**What you will do:** From the records below, extract only the lines running from the line with "white spray bottle: 1 -> 3" to the line with "yellow cube: 7 -> 8", both lines included, reproducing them exactly.

^^^^

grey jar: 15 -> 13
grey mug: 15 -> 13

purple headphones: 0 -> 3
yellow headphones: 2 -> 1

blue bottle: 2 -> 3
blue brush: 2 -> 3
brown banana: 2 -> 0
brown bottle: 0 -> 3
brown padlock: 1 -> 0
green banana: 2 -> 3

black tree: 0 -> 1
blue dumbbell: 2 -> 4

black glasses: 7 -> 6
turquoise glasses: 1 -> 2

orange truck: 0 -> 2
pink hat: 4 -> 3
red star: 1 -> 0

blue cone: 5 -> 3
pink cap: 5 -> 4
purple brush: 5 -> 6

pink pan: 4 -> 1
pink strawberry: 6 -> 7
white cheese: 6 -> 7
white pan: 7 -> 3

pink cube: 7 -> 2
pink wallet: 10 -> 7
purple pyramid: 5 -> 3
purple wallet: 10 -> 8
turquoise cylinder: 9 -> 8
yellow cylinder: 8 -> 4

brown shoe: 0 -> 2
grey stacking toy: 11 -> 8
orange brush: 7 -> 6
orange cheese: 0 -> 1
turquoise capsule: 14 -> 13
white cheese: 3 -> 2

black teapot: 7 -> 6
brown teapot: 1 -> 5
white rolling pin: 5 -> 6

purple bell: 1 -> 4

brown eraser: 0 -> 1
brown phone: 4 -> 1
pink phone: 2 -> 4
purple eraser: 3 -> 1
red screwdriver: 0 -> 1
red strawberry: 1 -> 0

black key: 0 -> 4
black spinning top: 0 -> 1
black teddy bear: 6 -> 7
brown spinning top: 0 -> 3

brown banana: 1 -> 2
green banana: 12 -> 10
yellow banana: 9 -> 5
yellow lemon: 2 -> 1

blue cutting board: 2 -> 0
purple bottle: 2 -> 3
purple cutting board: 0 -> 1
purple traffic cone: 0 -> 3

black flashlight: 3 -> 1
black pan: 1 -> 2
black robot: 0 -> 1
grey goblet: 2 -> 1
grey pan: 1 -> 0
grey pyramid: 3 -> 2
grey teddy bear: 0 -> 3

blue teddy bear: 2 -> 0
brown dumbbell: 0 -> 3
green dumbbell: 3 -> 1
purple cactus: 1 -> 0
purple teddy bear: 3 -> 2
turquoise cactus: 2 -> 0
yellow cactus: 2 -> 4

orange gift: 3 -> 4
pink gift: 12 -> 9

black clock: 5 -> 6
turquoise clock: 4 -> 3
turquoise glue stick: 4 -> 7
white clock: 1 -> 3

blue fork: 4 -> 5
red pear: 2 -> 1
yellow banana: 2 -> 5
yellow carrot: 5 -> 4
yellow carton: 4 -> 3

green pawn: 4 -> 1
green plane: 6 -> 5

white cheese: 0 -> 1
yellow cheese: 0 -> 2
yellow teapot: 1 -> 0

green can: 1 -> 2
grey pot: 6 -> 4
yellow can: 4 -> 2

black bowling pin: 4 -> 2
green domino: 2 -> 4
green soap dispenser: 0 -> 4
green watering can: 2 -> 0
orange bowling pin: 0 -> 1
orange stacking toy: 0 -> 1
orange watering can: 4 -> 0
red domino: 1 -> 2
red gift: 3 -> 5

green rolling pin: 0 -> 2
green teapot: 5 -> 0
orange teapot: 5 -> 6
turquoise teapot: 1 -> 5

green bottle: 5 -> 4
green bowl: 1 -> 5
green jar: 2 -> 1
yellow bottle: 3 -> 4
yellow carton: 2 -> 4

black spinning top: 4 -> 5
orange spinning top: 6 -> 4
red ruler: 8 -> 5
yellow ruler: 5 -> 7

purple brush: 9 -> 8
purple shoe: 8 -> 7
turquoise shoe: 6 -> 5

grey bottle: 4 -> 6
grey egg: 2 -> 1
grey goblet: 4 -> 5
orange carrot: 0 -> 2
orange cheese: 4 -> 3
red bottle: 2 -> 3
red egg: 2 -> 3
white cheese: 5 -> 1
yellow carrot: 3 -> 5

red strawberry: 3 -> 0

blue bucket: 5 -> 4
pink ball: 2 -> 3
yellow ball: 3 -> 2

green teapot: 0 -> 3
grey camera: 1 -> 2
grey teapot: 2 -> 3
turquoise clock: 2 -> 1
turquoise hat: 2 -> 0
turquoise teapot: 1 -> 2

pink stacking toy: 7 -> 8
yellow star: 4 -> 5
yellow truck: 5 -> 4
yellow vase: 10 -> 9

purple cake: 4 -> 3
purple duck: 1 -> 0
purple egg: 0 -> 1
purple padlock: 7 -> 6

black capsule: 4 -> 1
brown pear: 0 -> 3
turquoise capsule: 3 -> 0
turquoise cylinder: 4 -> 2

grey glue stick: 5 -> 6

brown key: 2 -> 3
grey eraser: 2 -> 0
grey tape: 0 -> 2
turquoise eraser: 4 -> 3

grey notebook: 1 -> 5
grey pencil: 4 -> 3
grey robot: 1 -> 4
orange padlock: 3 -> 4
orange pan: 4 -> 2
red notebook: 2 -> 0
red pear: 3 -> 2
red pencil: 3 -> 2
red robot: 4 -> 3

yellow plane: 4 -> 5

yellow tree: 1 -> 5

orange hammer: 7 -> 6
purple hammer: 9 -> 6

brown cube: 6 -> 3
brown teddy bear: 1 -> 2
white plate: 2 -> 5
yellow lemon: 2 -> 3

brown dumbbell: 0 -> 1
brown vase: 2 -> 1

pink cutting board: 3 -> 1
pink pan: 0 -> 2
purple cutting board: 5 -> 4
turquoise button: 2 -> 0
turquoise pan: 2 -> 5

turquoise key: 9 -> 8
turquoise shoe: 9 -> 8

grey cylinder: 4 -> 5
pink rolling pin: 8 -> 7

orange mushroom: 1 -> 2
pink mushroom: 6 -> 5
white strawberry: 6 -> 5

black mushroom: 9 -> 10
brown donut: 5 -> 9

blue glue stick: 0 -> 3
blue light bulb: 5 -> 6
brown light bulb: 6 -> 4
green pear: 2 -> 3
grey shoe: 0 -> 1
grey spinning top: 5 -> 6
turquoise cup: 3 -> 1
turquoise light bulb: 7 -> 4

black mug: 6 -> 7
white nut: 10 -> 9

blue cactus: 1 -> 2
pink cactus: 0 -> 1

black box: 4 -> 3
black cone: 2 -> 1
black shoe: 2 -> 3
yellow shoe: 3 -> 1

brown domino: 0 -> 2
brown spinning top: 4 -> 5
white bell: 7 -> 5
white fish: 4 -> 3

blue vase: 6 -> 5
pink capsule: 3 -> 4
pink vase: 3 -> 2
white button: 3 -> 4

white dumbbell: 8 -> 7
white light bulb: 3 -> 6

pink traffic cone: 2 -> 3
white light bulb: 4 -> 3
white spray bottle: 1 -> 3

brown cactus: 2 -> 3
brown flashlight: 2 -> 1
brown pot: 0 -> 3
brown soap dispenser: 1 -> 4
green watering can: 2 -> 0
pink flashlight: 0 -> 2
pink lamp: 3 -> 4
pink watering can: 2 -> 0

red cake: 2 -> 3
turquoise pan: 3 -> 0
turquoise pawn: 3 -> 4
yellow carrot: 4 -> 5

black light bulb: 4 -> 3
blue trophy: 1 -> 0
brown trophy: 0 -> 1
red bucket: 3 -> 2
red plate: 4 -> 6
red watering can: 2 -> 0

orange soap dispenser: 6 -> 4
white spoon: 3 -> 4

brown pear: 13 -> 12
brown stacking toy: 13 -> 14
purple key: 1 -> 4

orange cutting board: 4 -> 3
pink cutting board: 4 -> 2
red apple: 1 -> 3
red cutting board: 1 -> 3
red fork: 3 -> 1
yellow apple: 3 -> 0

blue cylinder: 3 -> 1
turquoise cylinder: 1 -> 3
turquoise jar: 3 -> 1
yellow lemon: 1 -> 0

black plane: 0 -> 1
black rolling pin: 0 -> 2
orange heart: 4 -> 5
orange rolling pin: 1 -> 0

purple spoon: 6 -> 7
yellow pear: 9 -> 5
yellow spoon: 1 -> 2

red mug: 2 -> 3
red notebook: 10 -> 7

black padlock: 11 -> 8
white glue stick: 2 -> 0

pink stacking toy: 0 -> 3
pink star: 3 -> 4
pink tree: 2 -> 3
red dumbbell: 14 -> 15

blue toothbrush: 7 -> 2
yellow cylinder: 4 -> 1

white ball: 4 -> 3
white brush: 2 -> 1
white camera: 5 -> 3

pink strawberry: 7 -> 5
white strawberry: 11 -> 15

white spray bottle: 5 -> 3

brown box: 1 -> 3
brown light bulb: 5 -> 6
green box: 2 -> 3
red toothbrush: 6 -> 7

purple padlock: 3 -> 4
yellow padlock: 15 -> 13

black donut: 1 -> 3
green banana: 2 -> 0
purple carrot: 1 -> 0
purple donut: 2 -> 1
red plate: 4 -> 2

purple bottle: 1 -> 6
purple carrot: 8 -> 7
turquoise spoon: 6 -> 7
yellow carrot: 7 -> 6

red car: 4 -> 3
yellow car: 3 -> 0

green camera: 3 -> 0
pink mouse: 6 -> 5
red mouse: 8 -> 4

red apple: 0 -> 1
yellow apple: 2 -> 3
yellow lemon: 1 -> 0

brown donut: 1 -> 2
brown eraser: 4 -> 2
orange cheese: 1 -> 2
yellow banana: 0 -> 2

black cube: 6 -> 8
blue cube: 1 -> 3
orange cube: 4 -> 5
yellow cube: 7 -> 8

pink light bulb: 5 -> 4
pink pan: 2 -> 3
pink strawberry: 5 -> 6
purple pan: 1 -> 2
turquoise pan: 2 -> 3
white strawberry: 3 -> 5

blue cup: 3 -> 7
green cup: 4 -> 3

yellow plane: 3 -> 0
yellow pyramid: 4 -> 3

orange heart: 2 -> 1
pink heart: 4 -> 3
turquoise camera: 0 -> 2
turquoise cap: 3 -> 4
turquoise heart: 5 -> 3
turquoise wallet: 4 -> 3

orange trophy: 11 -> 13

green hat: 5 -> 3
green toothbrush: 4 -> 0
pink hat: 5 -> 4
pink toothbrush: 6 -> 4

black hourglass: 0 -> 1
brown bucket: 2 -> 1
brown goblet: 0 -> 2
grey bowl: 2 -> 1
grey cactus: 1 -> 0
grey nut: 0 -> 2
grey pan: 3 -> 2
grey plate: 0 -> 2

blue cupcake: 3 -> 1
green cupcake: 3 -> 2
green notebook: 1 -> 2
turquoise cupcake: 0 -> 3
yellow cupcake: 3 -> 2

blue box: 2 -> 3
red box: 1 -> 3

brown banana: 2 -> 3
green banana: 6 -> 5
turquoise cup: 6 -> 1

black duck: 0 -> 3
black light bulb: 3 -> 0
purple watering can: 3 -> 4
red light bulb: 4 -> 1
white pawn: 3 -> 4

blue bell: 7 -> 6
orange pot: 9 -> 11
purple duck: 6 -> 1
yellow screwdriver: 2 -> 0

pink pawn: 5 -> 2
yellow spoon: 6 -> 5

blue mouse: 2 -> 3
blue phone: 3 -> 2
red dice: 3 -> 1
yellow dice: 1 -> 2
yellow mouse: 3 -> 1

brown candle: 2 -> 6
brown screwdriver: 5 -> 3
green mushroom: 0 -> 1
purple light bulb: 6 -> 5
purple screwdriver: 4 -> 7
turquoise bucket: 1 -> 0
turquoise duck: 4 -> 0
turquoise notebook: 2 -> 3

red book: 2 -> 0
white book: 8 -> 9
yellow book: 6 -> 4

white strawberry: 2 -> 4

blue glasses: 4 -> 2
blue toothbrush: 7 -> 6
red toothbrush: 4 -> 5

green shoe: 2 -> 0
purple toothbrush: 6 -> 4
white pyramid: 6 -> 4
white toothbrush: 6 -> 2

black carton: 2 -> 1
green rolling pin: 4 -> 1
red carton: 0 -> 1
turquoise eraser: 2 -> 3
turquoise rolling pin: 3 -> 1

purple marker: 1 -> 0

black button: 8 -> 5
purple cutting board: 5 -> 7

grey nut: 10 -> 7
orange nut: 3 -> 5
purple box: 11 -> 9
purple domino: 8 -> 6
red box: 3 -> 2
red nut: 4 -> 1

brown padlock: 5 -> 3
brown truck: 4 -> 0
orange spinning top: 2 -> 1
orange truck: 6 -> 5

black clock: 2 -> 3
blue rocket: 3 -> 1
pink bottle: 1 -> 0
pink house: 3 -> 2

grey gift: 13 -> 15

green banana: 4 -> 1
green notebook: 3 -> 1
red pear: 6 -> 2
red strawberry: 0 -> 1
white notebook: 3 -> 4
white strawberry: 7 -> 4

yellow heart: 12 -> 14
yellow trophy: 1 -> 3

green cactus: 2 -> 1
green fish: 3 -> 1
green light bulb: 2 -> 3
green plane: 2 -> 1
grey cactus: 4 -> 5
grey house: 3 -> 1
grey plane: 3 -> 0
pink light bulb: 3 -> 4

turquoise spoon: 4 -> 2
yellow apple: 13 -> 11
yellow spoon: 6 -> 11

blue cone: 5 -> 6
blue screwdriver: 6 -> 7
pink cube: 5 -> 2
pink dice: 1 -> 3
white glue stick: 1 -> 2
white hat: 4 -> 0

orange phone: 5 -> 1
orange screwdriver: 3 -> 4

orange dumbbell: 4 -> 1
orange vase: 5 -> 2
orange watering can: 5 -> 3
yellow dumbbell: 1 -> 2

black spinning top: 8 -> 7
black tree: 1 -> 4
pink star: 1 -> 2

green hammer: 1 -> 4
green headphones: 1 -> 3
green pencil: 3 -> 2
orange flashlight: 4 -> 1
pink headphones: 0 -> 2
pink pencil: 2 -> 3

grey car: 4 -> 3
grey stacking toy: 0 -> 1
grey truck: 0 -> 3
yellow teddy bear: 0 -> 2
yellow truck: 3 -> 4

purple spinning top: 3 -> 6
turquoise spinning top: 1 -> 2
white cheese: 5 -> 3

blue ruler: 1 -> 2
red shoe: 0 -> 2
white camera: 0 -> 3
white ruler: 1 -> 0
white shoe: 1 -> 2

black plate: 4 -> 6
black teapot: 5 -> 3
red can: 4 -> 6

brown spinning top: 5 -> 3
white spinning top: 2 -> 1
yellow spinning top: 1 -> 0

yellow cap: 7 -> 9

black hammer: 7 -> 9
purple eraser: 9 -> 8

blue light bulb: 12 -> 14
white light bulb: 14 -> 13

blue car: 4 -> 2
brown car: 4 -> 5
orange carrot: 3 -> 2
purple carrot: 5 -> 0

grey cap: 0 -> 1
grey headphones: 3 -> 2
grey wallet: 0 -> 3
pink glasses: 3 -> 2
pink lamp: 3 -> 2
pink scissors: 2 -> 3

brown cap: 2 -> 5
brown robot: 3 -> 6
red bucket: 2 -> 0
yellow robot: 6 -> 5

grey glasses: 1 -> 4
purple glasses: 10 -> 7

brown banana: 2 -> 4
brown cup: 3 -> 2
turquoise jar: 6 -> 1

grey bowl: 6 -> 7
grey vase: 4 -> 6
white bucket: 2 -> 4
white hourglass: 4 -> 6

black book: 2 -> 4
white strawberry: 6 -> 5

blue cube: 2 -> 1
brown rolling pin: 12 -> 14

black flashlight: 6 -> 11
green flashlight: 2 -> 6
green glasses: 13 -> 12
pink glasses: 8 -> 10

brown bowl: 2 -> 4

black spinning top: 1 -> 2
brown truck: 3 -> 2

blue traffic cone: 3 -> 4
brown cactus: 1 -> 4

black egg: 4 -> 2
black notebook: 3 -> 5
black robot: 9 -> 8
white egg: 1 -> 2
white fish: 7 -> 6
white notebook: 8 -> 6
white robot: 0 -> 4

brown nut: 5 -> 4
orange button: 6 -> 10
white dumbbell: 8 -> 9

^^^^

**Result below:**
white spray bottle: 1 -> 3

brown cactus: 2 -> 3
brown flashlight: 2 -> 1
brown pot: 0 -> 3
brown soap dispenser: 1 -> 4
green watering can: 2 -> 0
pink flashlight: 0 -> 2
pink lamp: 3 -> 4
pink watering can: 2 -> 0

red cake: 2 -> 3
turquoise pan: 3 -> 0
turquoise pawn: 3 -> 4
yellow carrot: 4 -> 5

black light bulb: 4 -> 3
blue trophy: 1 -> 0
brown trophy: 0 -> 1
red bucket: 3 -> 2
red plate: 4 -> 6
red watering can: 2 -> 0

orange soap dispenser: 6 -> 4
white spoon: 3 -> 4

brown pear: 13 -> 12
brown stacking toy: 13 -> 14
purple key: 1 -> 4

orange cutting board: 4 -> 3
pink cutting board: 4 -> 2
red apple: 1 -> 3
red cutting board: 1 -> 3
red fork: 3 -> 1
yellow apple: 3 -> 0

blue cylinder: 3 -> 1
turquoise cylinder: 1 -> 3
turquoise jar: 3 -> 1
yellow lemon: 1 -> 0

black plane: 0 -> 1
black rolling pin: 0 -> 2
orange heart: 4 -> 5
orange rolling pin: 1 -> 0

purple spoon: 6 -> 7
yellow pear: 9 -> 5
yellow spoon: 1 -> 2

red mug: 2 -> 3
red notebook: 10 -> 7

black padlock: 11 -> 8
white glue stick: 2 -> 0

pink stacking toy: 0 -> 3
pink star: 3 -> 4
pink tree: 2 -> 3
red dumbbell: 14 -> 15

blue toothbrush: 7 -> 2
yellow cylinder: 4 -> 1

white ball: 4 -> 3
white brush: 2 -> 1
white camera: 5 -> 3

pink strawberry: 7 -> 5
white strawberry: 11 -> 15

white spray bottle: 5 -> 3

brown box: 1 -> 3
brown light bulb: 5 -> 6
green box: 2 -> 3
red toothbrush: 6 -> 7

purple padlock: 3 -> 4
yellow padlock: 15 -> 13

black donut: 1 -> 3
green banana: 2 -> 0
purple carrot: 1 -> 0
purple donut: 2 -> 1
red plate: 4 -> 2

purple bottle: 1 -> 6
purple carrot: 8 -> 7
turquoise spoon: 6 -> 7
yellow carrot: 7 -> 6

red car: 4 -> 3
yellow car: 3 -> 0

green camera: 3 -> 0
pink mouse: 6 -> 5
red mouse: 8 -> 4

red apple: 0 -> 1
yellow apple: 2 -> 3
yellow lemon: 1 -> 0

brown donut: 1 -> 2
brown eraser: 4 -> 2
orange cheese: 1 -> 2
yellow banana: 0 -> 2

black cube: 6 -> 8
blue cube: 1 -> 3
orange cube: 4 -> 5
yellow cube: 7 -> 8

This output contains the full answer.